## Object matching data
• • • •

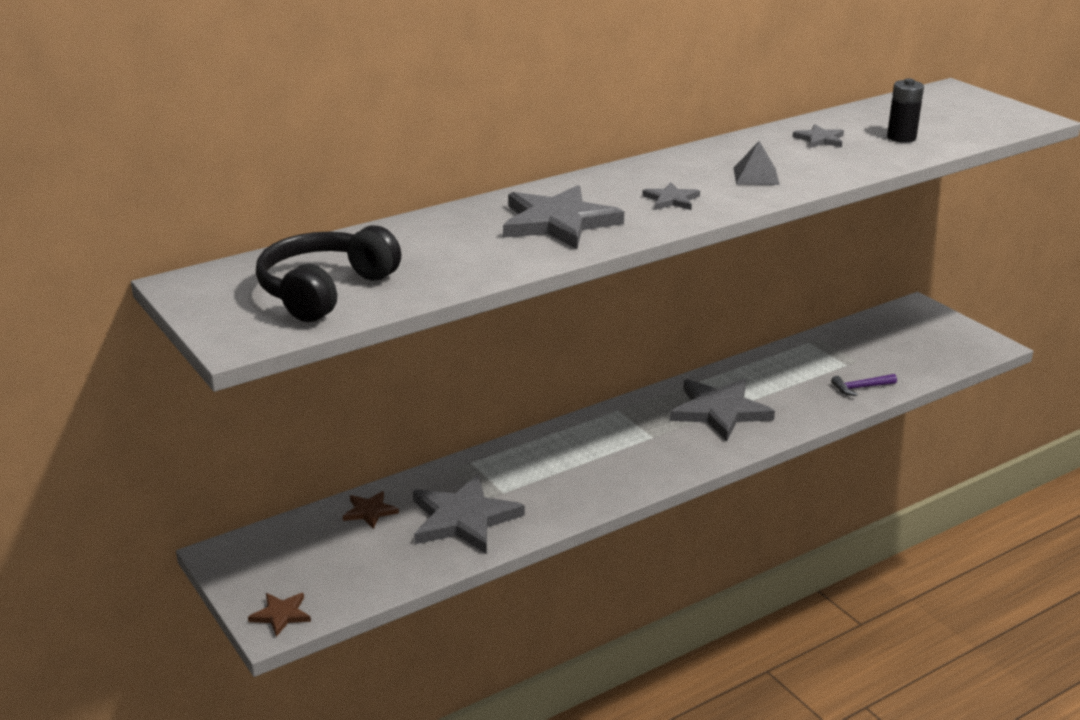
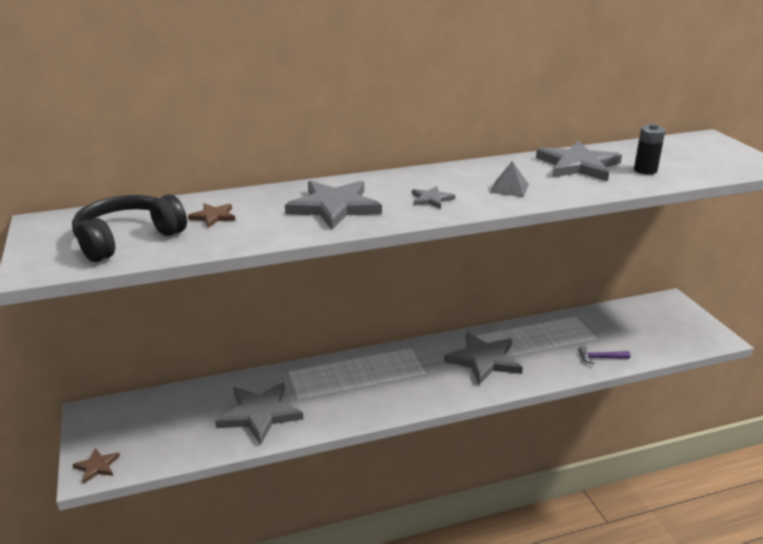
camera: 15 degrees right, 0 degrees up
(370, 511) = (200, 397): brown star -> brown star (213, 217)
(820, 139) = (578, 165): grey star -> grey star, size x2.08

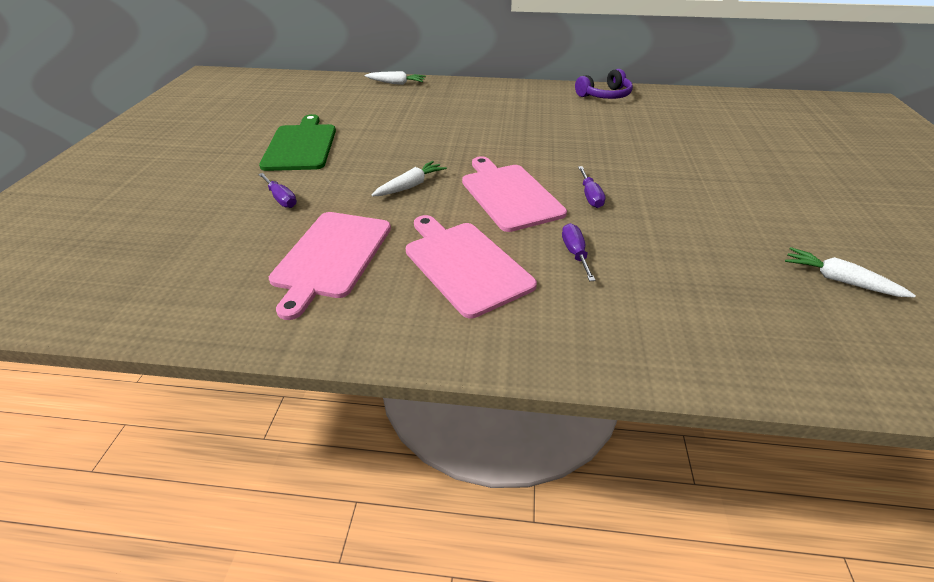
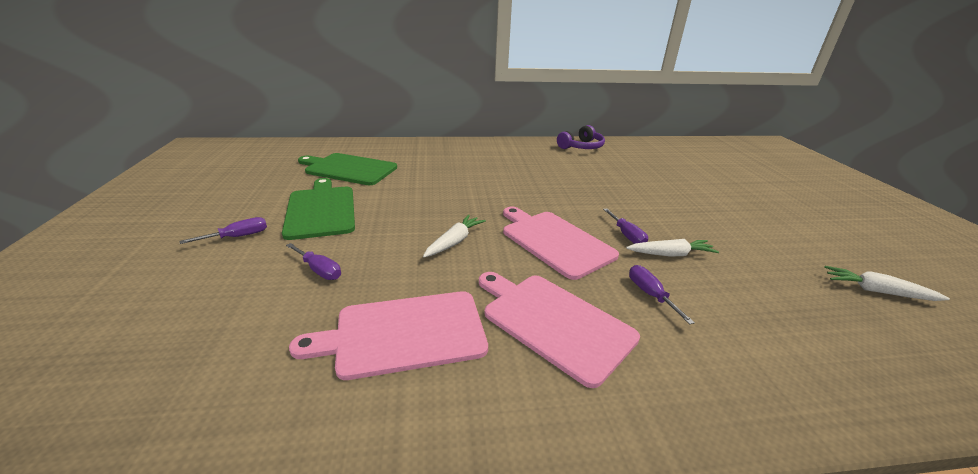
camera: 15 degrees left, 10 degrees down
(224, 164) = (238, 237): none -> purple screwdriver
(331, 256) = (404, 333): pink cutting board -> pink cutting board turned 75 degrees clockwise
(341, 106) = (349, 169): none -> green cutting board
(396, 83) = (394, 145): white carrot -> white carrot (670, 254)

• • • •

## REQUIRED WORK
Please print each entry exactly as it stands, without the pictures.

## EXERCISE RESPONSE
camera: 15 degrees right, 0 degrees up
(370, 511) = (200, 397): brown star -> brown star (213, 217)
(820, 139) = (578, 165): grey star -> grey star, size x2.08

camera: 15 degrees left, 10 degrees down
(224, 164) = (238, 237): none -> purple screwdriver
(331, 256) = (404, 333): pink cutting board -> pink cutting board turned 75 degrees clockwise
(341, 106) = (349, 169): none -> green cutting board
(396, 83) = (394, 145): white carrot -> white carrot (670, 254)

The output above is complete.